* EXERCISE DIRECTIONS: Each line that contains the string "minus" counts once; report how many such lines appear in the data, as a number only.

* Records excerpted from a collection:

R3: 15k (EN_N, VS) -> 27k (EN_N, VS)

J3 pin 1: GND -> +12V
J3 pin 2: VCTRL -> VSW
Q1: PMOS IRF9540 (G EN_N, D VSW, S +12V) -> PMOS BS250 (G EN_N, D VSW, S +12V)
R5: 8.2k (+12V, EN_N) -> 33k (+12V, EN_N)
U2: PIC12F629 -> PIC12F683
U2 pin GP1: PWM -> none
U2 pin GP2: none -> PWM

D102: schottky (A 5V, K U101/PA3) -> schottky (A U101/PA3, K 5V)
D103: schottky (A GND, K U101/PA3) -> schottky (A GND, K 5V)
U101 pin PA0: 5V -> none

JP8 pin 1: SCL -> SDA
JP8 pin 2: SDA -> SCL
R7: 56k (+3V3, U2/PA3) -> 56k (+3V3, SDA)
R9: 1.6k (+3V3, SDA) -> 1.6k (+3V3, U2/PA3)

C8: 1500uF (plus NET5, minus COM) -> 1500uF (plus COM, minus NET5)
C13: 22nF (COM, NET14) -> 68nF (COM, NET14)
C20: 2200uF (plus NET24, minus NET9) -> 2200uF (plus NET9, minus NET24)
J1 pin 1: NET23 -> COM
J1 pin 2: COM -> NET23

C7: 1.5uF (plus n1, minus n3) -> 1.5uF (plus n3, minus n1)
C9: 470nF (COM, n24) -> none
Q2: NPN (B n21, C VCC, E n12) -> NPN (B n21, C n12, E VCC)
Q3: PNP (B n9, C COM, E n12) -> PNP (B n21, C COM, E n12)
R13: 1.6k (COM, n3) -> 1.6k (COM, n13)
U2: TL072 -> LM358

* EXERCISE ANSWER: 3